--- Dataset excerpt Enclosed Below ---

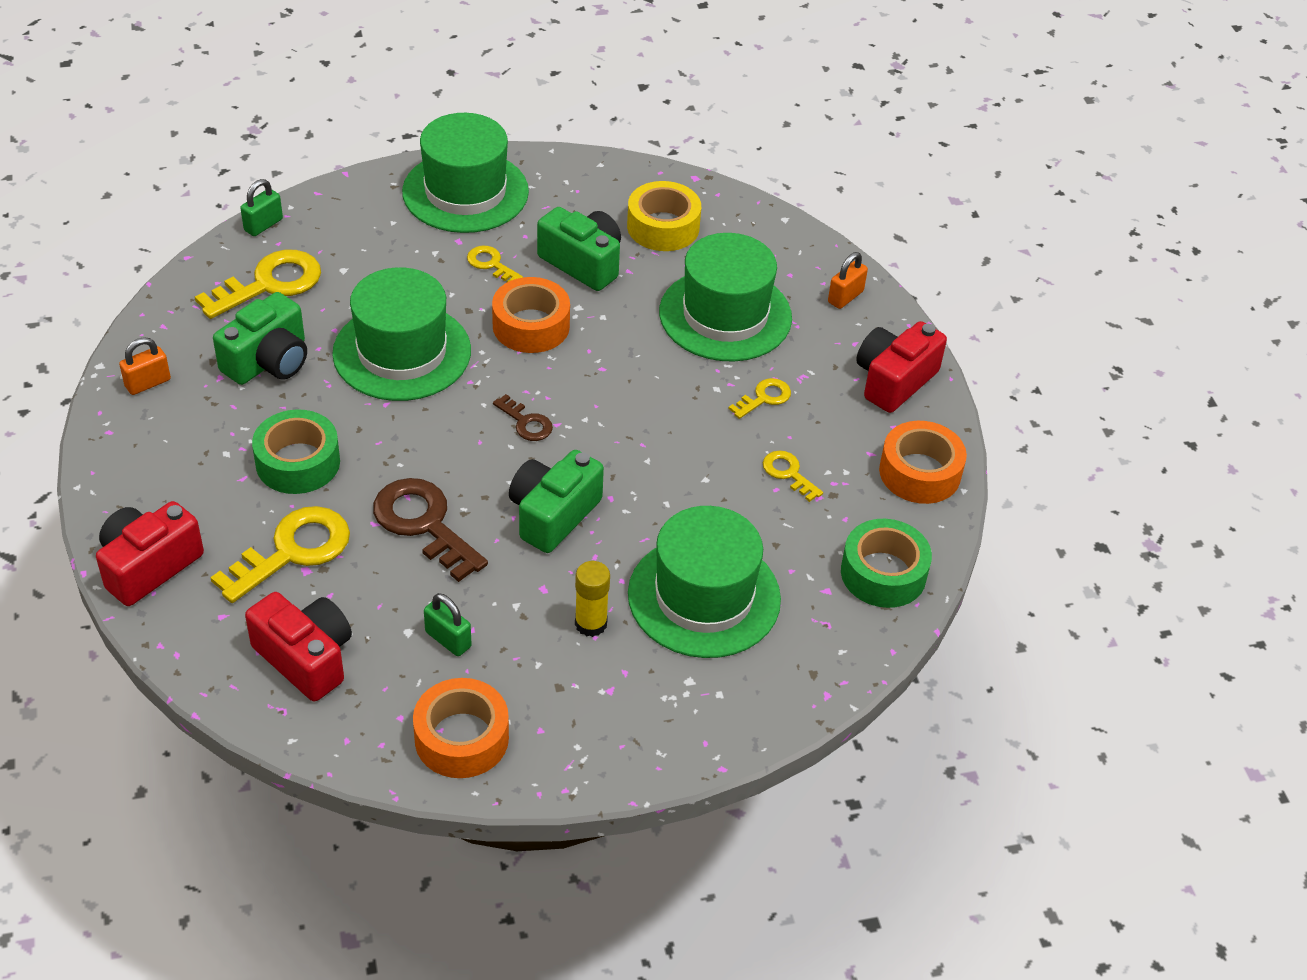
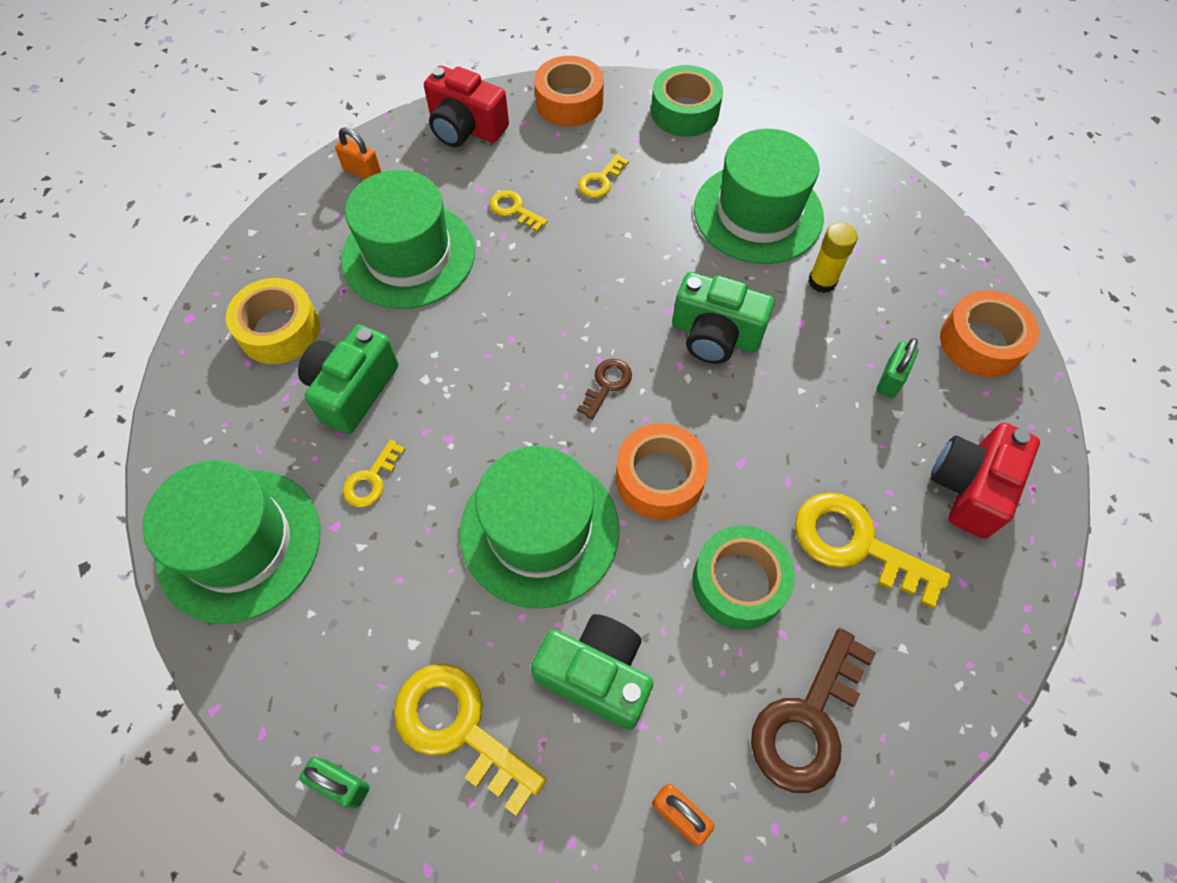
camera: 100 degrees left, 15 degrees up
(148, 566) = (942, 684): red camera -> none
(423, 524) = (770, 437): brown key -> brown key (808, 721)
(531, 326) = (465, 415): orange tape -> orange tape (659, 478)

--- End of Enclosed Dataset excerpt ---

**Task directions**
Lines holding "camera": count them across the data and reply with the number alone.

**Exercise output**
2